Dataset entries:
_ _ _

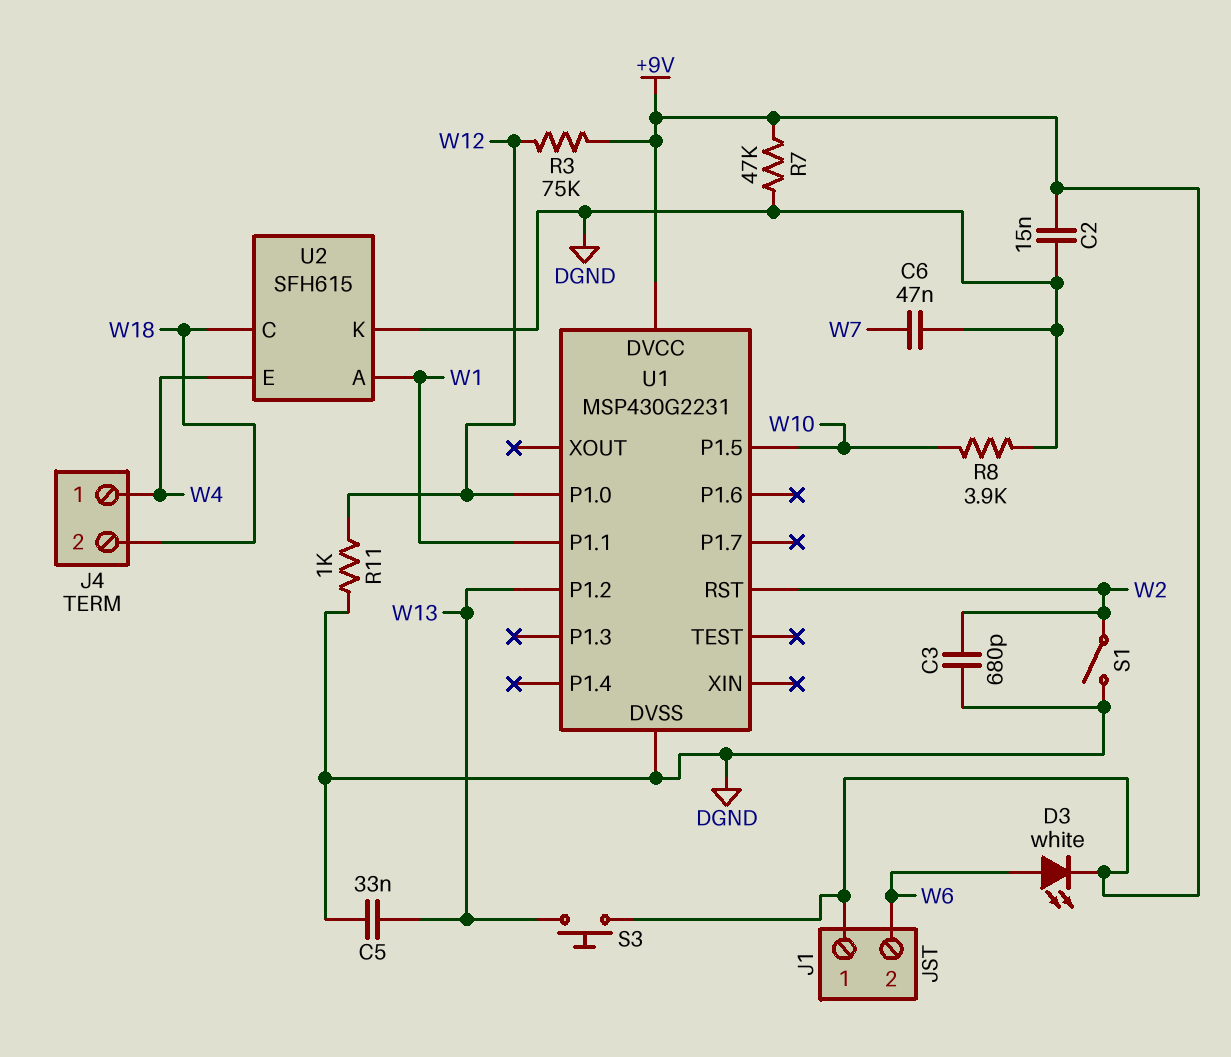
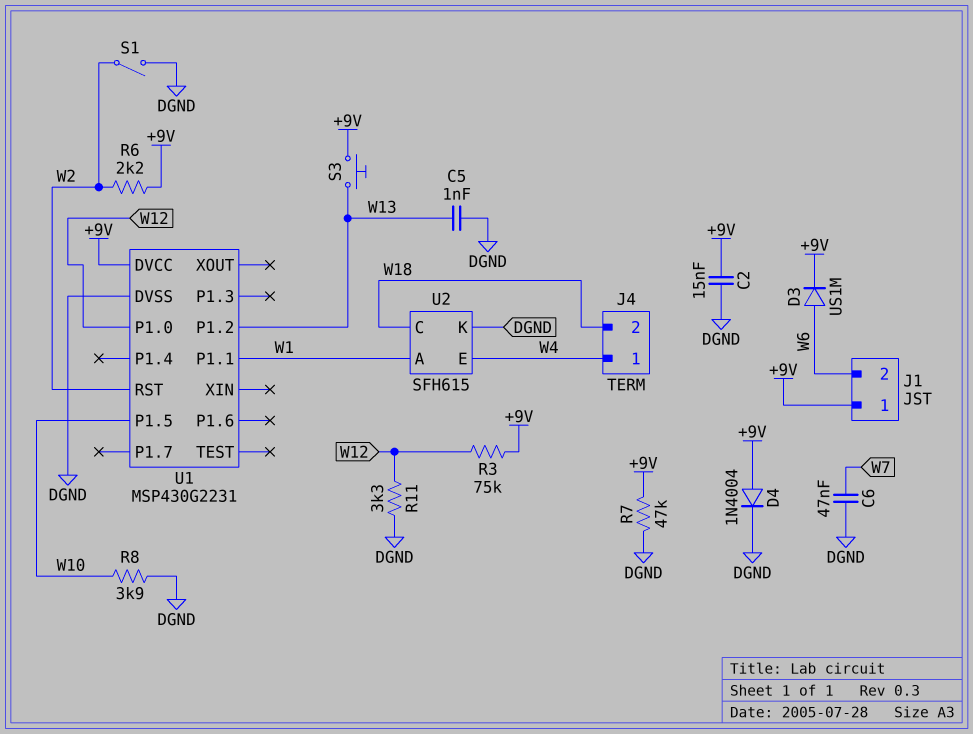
C3: 680pF (DGND, W2) -> none
C5: 33nF (DGND, W13) -> 1nF (DGND, W13)
D3: LED white (A W6, K +9V) -> diode US1M (A W6, K +9V)
D4: none -> diode 1N4004 (A +9V, K DGND)
R6: none -> 2.2k (+9V, W2)
R11: 1k (DGND, W12) -> 3.3k (DGND, W12)

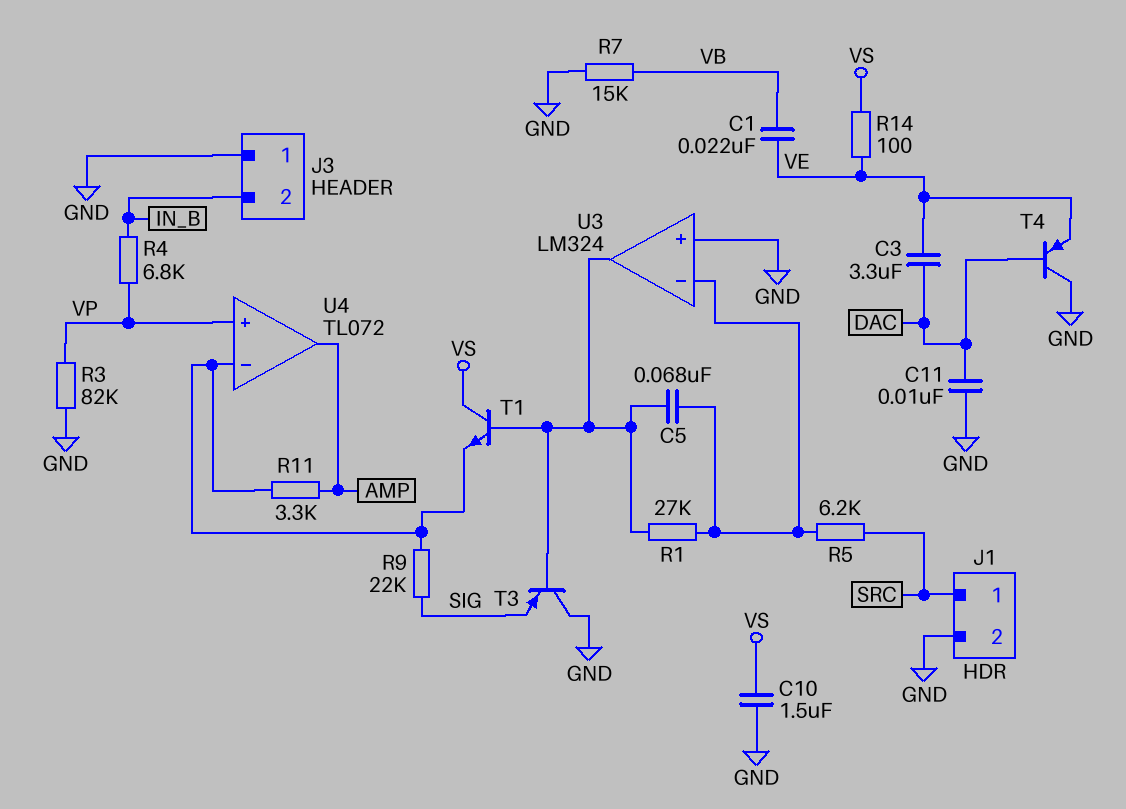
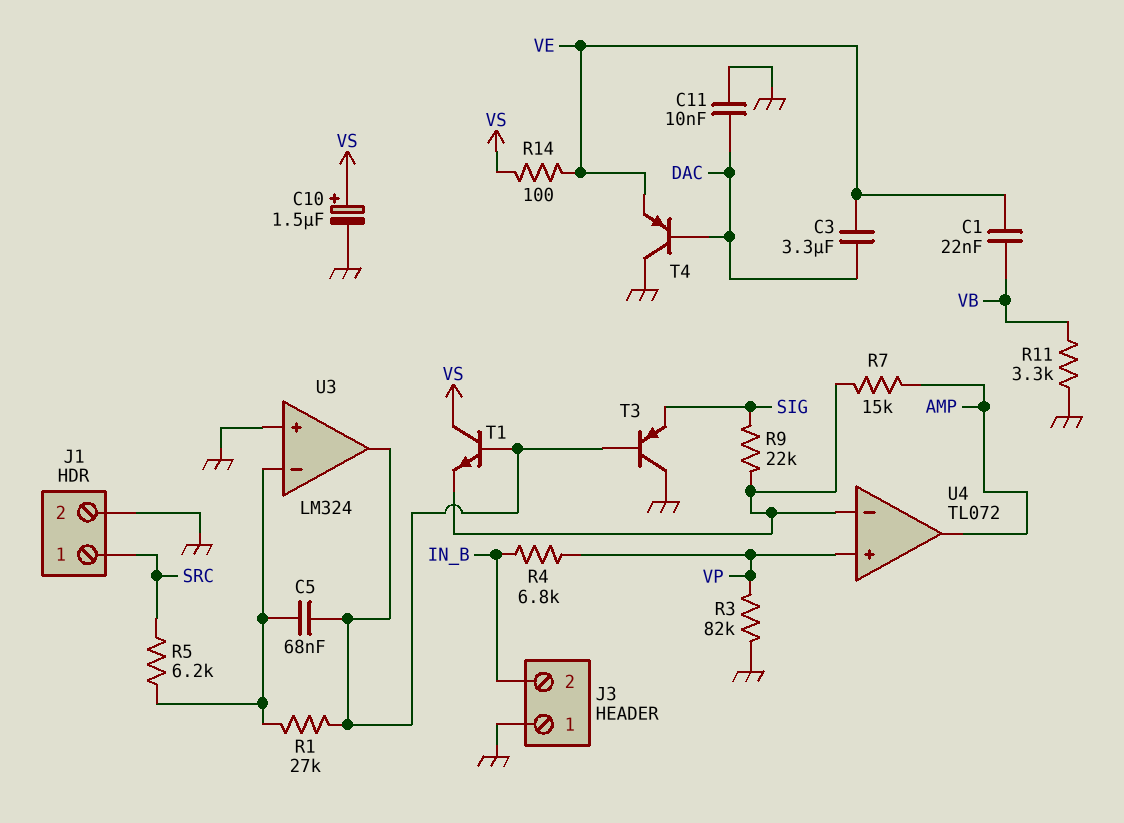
C10: 1.5uF (GND, VS) -> 1.5uF (plus VS, minus GND)
R7: 15k (GND, VB) -> 15k (AMP, U4/in-)
R11: 3.3k (AMP, U4/in-) -> 3.3k (GND, VB)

_ _ _

**About this task**
Every line above holding the string "none" should be listed.

**Answer box**
C3: 680pF (DGND, W2) -> none
D4: none -> diode 1N4004 (A +9V, K DGND)
R6: none -> 2.2k (+9V, W2)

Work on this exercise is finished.